--- The records Enclosed Below ---
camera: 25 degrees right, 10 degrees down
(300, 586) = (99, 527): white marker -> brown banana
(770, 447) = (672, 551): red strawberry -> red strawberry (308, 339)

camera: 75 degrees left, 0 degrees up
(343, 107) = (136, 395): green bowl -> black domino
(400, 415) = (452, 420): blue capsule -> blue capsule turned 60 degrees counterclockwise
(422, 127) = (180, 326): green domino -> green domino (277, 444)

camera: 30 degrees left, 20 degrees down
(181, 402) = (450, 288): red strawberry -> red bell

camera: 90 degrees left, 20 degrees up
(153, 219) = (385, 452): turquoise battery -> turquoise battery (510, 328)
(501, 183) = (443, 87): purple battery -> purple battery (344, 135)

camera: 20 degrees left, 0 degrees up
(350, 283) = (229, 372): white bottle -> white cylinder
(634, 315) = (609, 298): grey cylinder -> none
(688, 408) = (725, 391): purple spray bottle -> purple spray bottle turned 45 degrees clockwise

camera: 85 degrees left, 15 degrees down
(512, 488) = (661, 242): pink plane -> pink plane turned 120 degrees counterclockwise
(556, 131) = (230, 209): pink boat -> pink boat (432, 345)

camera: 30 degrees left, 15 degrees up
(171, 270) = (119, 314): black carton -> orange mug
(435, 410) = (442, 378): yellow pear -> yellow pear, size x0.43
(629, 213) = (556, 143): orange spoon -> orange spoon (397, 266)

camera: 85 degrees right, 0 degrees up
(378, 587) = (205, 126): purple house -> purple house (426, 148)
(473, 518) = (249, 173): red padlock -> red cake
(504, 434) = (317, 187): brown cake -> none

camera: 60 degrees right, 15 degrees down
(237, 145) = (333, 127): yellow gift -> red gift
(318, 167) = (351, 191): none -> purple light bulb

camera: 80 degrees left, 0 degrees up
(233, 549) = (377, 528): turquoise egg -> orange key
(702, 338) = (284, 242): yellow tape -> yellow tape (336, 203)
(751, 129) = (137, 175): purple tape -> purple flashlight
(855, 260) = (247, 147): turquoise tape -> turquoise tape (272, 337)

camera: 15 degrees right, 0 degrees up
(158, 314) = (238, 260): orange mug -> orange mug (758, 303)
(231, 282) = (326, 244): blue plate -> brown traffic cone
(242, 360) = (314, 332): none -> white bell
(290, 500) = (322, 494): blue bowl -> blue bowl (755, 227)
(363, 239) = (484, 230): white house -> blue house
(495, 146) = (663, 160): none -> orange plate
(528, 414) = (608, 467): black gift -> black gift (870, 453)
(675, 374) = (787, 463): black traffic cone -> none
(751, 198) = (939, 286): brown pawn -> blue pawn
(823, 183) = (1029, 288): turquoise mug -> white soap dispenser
--- End of Enclosed The records ---
#### What needs to be done:
Print the whole listing once more, exactly as it stands.

#### Written answer:
camera: 25 degrees right, 10 degrees down
(300, 586) = (99, 527): white marker -> brown banana
(770, 447) = (672, 551): red strawberry -> red strawberry (308, 339)

camera: 75 degrees left, 0 degrees up
(343, 107) = (136, 395): green bowl -> black domino
(400, 415) = (452, 420): blue capsule -> blue capsule turned 60 degrees counterclockwise
(422, 127) = (180, 326): green domino -> green domino (277, 444)

camera: 30 degrees left, 20 degrees down
(181, 402) = (450, 288): red strawberry -> red bell

camera: 90 degrees left, 20 degrees up
(153, 219) = (385, 452): turquoise battery -> turquoise battery (510, 328)
(501, 183) = (443, 87): purple battery -> purple battery (344, 135)

camera: 20 degrees left, 0 degrees up
(350, 283) = (229, 372): white bottle -> white cylinder
(634, 315) = (609, 298): grey cylinder -> none
(688, 408) = (725, 391): purple spray bottle -> purple spray bottle turned 45 degrees clockwise

camera: 85 degrees left, 15 degrees down
(512, 488) = (661, 242): pink plane -> pink plane turned 120 degrees counterclockwise
(556, 131) = (230, 209): pink boat -> pink boat (432, 345)

camera: 30 degrees left, 15 degrees up
(171, 270) = (119, 314): black carton -> orange mug
(435, 410) = (442, 378): yellow pear -> yellow pear, size x0.43
(629, 213) = (556, 143): orange spoon -> orange spoon (397, 266)

camera: 85 degrees right, 0 degrees up
(378, 587) = (205, 126): purple house -> purple house (426, 148)
(473, 518) = (249, 173): red padlock -> red cake
(504, 434) = (317, 187): brown cake -> none

camera: 60 degrees right, 15 degrees down
(237, 145) = (333, 127): yellow gift -> red gift
(318, 167) = (351, 191): none -> purple light bulb

camera: 80 degrees left, 0 degrees up
(233, 549) = (377, 528): turquoise egg -> orange key
(702, 338) = (284, 242): yellow tape -> yellow tape (336, 203)
(751, 129) = (137, 175): purple tape -> purple flashlight
(855, 260) = (247, 147): turquoise tape -> turquoise tape (272, 337)

camera: 15 degrees right, 0 degrees up
(158, 314) = (238, 260): orange mug -> orange mug (758, 303)
(231, 282) = (326, 244): blue plate -> brown traffic cone
(242, 360) = (314, 332): none -> white bell
(290, 500) = (322, 494): blue bowl -> blue bowl (755, 227)
(363, 239) = (484, 230): white house -> blue house
(495, 146) = (663, 160): none -> orange plate
(528, 414) = (608, 467): black gift -> black gift (870, 453)
(675, 374) = (787, 463): black traffic cone -> none
(751, 198) = (939, 286): brown pawn -> blue pawn
(823, 183) = (1029, 288): turquoise mug -> white soap dispenser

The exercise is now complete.